** Opening Listed records block **
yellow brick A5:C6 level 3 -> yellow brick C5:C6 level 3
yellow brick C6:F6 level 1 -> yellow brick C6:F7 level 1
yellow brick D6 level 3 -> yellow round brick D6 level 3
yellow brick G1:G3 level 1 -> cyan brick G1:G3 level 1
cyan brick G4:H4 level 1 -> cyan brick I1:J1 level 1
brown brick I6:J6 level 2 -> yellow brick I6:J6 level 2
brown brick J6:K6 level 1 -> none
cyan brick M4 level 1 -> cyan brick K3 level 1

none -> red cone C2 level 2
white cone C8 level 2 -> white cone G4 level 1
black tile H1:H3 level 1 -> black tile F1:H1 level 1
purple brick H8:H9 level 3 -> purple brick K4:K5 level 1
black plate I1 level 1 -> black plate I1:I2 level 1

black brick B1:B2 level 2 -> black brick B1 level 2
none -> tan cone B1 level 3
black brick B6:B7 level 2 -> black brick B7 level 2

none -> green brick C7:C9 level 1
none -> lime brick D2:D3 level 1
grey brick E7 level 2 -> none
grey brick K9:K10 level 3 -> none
** Closing Listed records block **
The answer consists of the whole listing, restated exactly.

yellow brick A5:C6 level 3 -> yellow brick C5:C6 level 3
yellow brick C6:F6 level 1 -> yellow brick C6:F7 level 1
yellow brick D6 level 3 -> yellow round brick D6 level 3
yellow brick G1:G3 level 1 -> cyan brick G1:G3 level 1
cyan brick G4:H4 level 1 -> cyan brick I1:J1 level 1
brown brick I6:J6 level 2 -> yellow brick I6:J6 level 2
brown brick J6:K6 level 1 -> none
cyan brick M4 level 1 -> cyan brick K3 level 1

none -> red cone C2 level 2
white cone C8 level 2 -> white cone G4 level 1
black tile H1:H3 level 1 -> black tile F1:H1 level 1
purple brick H8:H9 level 3 -> purple brick K4:K5 level 1
black plate I1 level 1 -> black plate I1:I2 level 1

black brick B1:B2 level 2 -> black brick B1 level 2
none -> tan cone B1 level 3
black brick B6:B7 level 2 -> black brick B7 level 2

none -> green brick C7:C9 level 1
none -> lime brick D2:D3 level 1
grey brick E7 level 2 -> none
grey brick K9:K10 level 3 -> none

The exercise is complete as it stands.